Object transformation records:
_ _ _ _ _ _ _
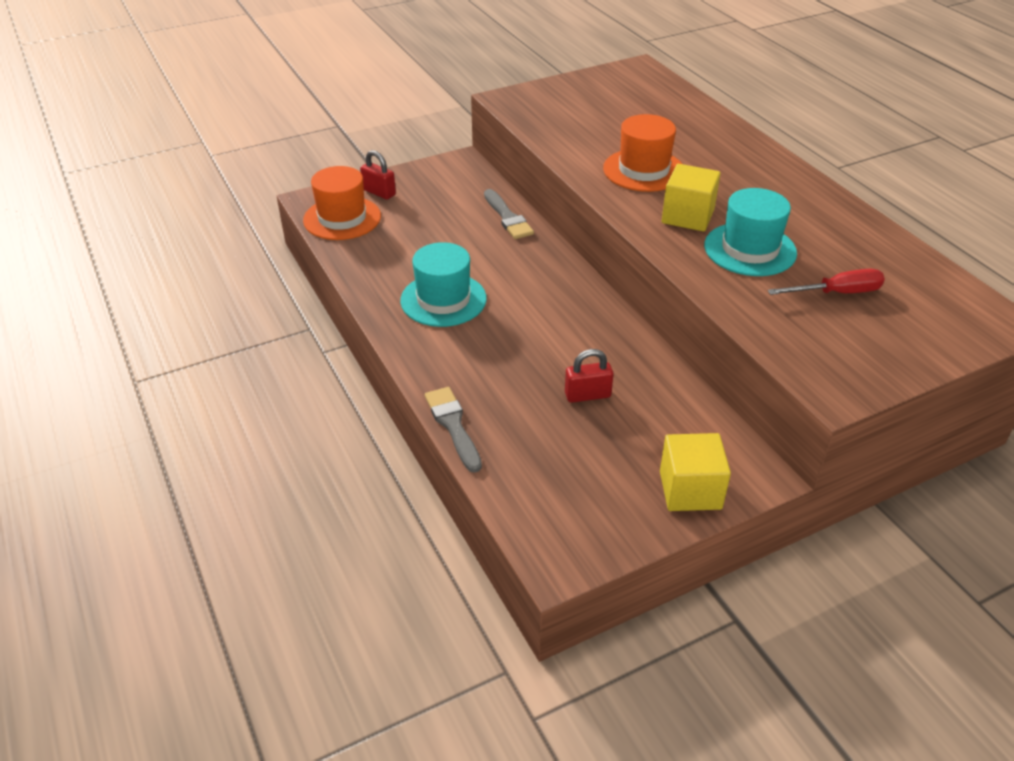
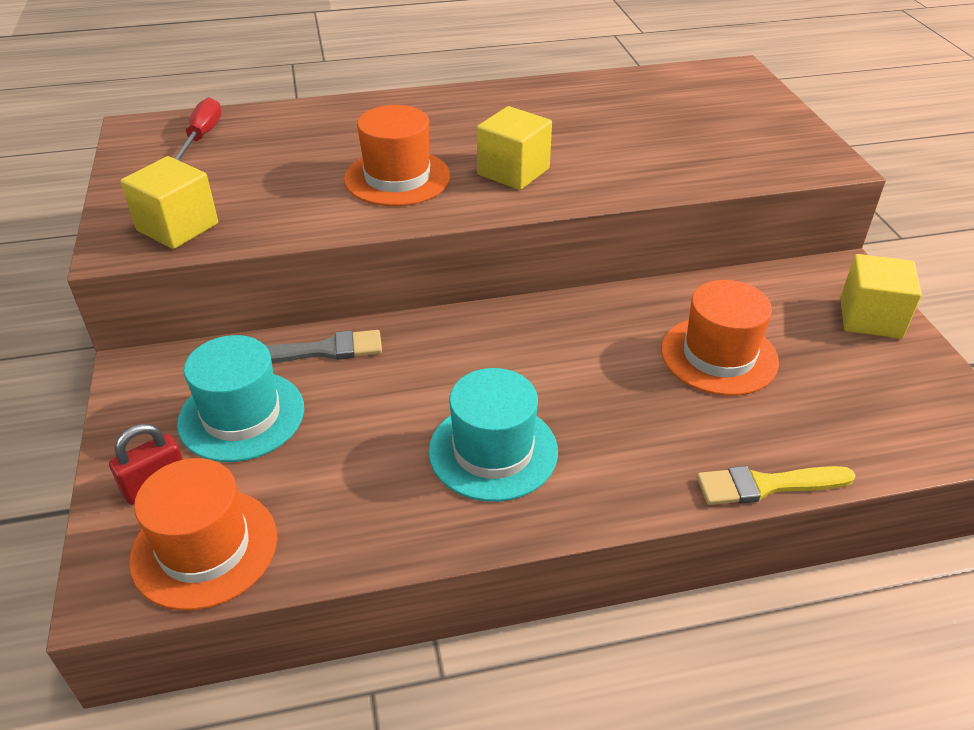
camera: 75 degrees left, 0 degrees up
(453, 425) = (767, 485): grey brush -> yellow brush
(536, 110) = (177, 227): none -> yellow cube
(587, 395) = (719, 356): red padlock -> orange hat
(750, 249) = (592, 151): turquoise hat -> turquoise hat (241, 415)
(837, 293) = (680, 125): red screwdriver -> red screwdriver (202, 137)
_ _ _ _ _ _ _
▸ ASSIGNED TASK: Make a copy of each line in the records that has the word "yellow".

▸ ANSWER TO THE EXERCISE:
(453, 425) = (767, 485): grey brush -> yellow brush
(536, 110) = (177, 227): none -> yellow cube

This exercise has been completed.